→ WORK INSTRUCTIONS:
Each entry below needs to be copied exactly, with nothing dropped.

Before-and-after change data
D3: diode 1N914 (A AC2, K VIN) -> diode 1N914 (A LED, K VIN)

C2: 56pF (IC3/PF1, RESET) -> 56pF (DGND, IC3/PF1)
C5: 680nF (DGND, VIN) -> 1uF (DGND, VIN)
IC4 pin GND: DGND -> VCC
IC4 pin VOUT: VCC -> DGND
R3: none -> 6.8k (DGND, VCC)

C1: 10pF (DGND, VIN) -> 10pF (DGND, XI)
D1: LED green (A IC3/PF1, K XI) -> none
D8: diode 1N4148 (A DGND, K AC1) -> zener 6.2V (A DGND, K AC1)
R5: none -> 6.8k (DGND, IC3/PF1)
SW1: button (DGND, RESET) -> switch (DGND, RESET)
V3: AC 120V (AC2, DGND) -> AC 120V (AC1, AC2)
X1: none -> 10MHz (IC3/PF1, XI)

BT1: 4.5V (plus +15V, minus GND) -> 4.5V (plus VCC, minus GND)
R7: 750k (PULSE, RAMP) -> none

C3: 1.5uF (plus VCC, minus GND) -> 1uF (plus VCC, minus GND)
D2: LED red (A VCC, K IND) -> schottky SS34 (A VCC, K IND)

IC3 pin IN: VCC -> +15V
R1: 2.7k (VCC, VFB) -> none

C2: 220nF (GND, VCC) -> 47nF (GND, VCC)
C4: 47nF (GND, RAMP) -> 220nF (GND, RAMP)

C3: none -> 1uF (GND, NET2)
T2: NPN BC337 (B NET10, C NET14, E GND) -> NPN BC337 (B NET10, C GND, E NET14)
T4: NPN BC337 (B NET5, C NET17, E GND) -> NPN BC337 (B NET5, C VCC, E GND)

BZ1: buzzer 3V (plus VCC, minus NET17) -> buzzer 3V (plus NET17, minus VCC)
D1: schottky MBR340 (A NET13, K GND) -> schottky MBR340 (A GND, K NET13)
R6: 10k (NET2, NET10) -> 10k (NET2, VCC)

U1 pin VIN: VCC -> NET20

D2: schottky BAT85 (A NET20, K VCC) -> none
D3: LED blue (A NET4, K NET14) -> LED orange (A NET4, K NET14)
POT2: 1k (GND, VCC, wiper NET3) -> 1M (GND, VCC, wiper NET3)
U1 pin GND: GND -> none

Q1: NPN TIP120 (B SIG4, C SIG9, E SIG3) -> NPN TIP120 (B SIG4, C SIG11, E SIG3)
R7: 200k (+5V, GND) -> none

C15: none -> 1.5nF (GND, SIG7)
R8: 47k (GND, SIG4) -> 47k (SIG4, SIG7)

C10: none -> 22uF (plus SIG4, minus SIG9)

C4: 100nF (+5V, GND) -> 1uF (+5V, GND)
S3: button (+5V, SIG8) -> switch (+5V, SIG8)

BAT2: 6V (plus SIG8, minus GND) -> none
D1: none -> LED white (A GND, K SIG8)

→ RESPONSE TO THIS TASK:
D3: diode 1N914 (A AC2, K VIN) -> diode 1N914 (A LED, K VIN)

C2: 56pF (IC3/PF1, RESET) -> 56pF (DGND, IC3/PF1)
C5: 680nF (DGND, VIN) -> 1uF (DGND, VIN)
IC4 pin GND: DGND -> VCC
IC4 pin VOUT: VCC -> DGND
R3: none -> 6.8k (DGND, VCC)

C1: 10pF (DGND, VIN) -> 10pF (DGND, XI)
D1: LED green (A IC3/PF1, K XI) -> none
D8: diode 1N4148 (A DGND, K AC1) -> zener 6.2V (A DGND, K AC1)
R5: none -> 6.8k (DGND, IC3/PF1)
SW1: button (DGND, RESET) -> switch (DGND, RESET)
V3: AC 120V (AC2, DGND) -> AC 120V (AC1, AC2)
X1: none -> 10MHz (IC3/PF1, XI)

BT1: 4.5V (plus +15V, minus GND) -> 4.5V (plus VCC, minus GND)
R7: 750k (PULSE, RAMP) -> none

C3: 1.5uF (plus VCC, minus GND) -> 1uF (plus VCC, minus GND)
D2: LED red (A VCC, K IND) -> schottky SS34 (A VCC, K IND)

IC3 pin IN: VCC -> +15V
R1: 2.7k (VCC, VFB) -> none

C2: 220nF (GND, VCC) -> 47nF (GND, VCC)
C4: 47nF (GND, RAMP) -> 220nF (GND, RAMP)

C3: none -> 1uF (GND, NET2)
T2: NPN BC337 (B NET10, C NET14, E GND) -> NPN BC337 (B NET10, C GND, E NET14)
T4: NPN BC337 (B NET5, C NET17, E GND) -> NPN BC337 (B NET5, C VCC, E GND)

BZ1: buzzer 3V (plus VCC, minus NET17) -> buzzer 3V (plus NET17, minus VCC)
D1: schottky MBR340 (A NET13, K GND) -> schottky MBR340 (A GND, K NET13)
R6: 10k (NET2, NET10) -> 10k (NET2, VCC)

U1 pin VIN: VCC -> NET20

D2: schottky BAT85 (A NET20, K VCC) -> none
D3: LED blue (A NET4, K NET14) -> LED orange (A NET4, K NET14)
POT2: 1k (GND, VCC, wiper NET3) -> 1M (GND, VCC, wiper NET3)
U1 pin GND: GND -> none

Q1: NPN TIP120 (B SIG4, C SIG9, E SIG3) -> NPN TIP120 (B SIG4, C SIG11, E SIG3)
R7: 200k (+5V, GND) -> none

C15: none -> 1.5nF (GND, SIG7)
R8: 47k (GND, SIG4) -> 47k (SIG4, SIG7)

C10: none -> 22uF (plus SIG4, minus SIG9)

C4: 100nF (+5V, GND) -> 1uF (+5V, GND)
S3: button (+5V, SIG8) -> switch (+5V, SIG8)

BAT2: 6V (plus SIG8, minus GND) -> none
D1: none -> LED white (A GND, K SIG8)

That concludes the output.